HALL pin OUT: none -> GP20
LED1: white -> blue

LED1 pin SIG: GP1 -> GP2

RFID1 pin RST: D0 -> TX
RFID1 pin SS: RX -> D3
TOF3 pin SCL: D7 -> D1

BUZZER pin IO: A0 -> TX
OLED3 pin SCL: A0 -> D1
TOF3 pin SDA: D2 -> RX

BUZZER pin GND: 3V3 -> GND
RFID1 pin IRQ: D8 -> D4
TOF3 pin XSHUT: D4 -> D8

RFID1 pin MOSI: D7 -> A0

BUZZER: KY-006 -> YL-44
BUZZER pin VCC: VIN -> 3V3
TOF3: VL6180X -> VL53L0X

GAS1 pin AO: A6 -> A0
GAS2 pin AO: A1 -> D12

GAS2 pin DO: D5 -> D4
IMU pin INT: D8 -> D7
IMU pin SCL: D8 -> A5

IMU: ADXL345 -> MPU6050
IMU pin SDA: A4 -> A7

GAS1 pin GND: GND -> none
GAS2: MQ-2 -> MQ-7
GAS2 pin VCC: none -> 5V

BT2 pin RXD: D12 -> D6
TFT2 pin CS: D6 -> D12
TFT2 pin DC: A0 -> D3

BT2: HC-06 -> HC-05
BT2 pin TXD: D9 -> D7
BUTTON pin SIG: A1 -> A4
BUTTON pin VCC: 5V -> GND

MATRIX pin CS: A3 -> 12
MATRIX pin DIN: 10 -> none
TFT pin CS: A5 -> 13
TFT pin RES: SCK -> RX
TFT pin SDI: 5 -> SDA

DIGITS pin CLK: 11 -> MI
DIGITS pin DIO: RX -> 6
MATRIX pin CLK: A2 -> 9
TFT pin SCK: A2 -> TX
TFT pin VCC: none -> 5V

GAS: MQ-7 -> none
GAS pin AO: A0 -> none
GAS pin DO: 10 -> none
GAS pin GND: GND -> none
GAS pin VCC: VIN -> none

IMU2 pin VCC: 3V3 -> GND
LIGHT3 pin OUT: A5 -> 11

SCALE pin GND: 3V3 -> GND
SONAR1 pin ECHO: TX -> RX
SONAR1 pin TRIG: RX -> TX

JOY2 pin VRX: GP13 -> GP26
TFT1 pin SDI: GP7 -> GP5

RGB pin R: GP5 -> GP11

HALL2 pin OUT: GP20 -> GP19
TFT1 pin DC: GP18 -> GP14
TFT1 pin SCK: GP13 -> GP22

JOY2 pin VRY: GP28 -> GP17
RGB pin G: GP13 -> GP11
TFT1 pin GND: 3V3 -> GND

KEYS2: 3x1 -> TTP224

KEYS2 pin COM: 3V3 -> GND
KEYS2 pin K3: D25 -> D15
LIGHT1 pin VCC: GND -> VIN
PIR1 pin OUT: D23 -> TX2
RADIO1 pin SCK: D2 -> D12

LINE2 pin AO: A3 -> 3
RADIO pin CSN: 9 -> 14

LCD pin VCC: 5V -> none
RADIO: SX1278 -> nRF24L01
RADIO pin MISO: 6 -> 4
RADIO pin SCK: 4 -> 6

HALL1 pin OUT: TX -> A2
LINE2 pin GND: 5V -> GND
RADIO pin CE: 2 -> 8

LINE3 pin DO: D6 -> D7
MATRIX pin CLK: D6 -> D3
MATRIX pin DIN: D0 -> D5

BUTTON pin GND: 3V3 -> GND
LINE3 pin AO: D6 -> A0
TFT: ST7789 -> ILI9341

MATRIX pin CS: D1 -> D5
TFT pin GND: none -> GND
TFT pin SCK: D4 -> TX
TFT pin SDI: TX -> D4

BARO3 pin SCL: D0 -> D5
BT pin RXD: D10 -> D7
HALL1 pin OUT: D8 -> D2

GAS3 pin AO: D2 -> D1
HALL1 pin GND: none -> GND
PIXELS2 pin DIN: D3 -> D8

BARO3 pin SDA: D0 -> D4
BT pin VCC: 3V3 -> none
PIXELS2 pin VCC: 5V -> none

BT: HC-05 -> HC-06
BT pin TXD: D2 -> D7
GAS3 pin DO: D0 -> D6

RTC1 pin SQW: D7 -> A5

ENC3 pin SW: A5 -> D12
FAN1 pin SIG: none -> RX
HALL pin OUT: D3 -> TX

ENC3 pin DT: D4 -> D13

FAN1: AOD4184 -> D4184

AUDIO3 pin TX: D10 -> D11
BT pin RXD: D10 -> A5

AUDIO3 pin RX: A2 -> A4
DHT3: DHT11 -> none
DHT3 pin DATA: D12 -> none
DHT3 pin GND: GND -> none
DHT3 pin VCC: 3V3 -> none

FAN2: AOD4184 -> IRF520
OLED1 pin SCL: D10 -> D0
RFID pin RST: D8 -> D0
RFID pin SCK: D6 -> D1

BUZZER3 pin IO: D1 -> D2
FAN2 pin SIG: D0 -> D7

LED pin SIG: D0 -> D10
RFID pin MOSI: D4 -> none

How to complete this task.
Go to the line in the material above that contains "RFID1 pin SS: RX -> D3" and copy exactly from there through the line that contains "RADIO pin MISO: 6 -> 4", stopping after it.

Output of the exercise.
RFID1 pin SS: RX -> D3
TOF3 pin SCL: D7 -> D1

BUZZER pin IO: A0 -> TX
OLED3 pin SCL: A0 -> D1
TOF3 pin SDA: D2 -> RX

BUZZER pin GND: 3V3 -> GND
RFID1 pin IRQ: D8 -> D4
TOF3 pin XSHUT: D4 -> D8

RFID1 pin MOSI: D7 -> A0

BUZZER: KY-006 -> YL-44
BUZZER pin VCC: VIN -> 3V3
TOF3: VL6180X -> VL53L0X

GAS1 pin AO: A6 -> A0
GAS2 pin AO: A1 -> D12

GAS2 pin DO: D5 -> D4
IMU pin INT: D8 -> D7
IMU pin SCL: D8 -> A5

IMU: ADXL345 -> MPU6050
IMU pin SDA: A4 -> A7

GAS1 pin GND: GND -> none
GAS2: MQ-2 -> MQ-7
GAS2 pin VCC: none -> 5V

BT2 pin RXD: D12 -> D6
TFT2 pin CS: D6 -> D12
TFT2 pin DC: A0 -> D3

BT2: HC-06 -> HC-05
BT2 pin TXD: D9 -> D7
BUTTON pin SIG: A1 -> A4
BUTTON pin VCC: 5V -> GND

MATRIX pin CS: A3 -> 12
MATRIX pin DIN: 10 -> none
TFT pin CS: A5 -> 13
TFT pin RES: SCK -> RX
TFT pin SDI: 5 -> SDA

DIGITS pin CLK: 11 -> MI
DIGITS pin DIO: RX -> 6
MATRIX pin CLK: A2 -> 9
TFT pin SCK: A2 -> TX
TFT pin VCC: none -> 5V

GAS: MQ-7 -> none
GAS pin AO: A0 -> none
GAS pin DO: 10 -> none
GAS pin GND: GND -> none
GAS pin VCC: VIN -> none

IMU2 pin VCC: 3V3 -> GND
LIGHT3 pin OUT: A5 -> 11

SCALE pin GND: 3V3 -> GND
SONAR1 pin ECHO: TX -> RX
SONAR1 pin TRIG: RX -> TX

JOY2 pin VRX: GP13 -> GP26
TFT1 pin SDI: GP7 -> GP5

RGB pin R: GP5 -> GP11

HALL2 pin OUT: GP20 -> GP19
TFT1 pin DC: GP18 -> GP14
TFT1 pin SCK: GP13 -> GP22

JOY2 pin VRY: GP28 -> GP17
RGB pin G: GP13 -> GP11
TFT1 pin GND: 3V3 -> GND

KEYS2: 3x1 -> TTP224

KEYS2 pin COM: 3V3 -> GND
KEYS2 pin K3: D25 -> D15
LIGHT1 pin VCC: GND -> VIN
PIR1 pin OUT: D23 -> TX2
RADIO1 pin SCK: D2 -> D12

LINE2 pin AO: A3 -> 3
RADIO pin CSN: 9 -> 14

LCD pin VCC: 5V -> none
RADIO: SX1278 -> nRF24L01
RADIO pin MISO: 6 -> 4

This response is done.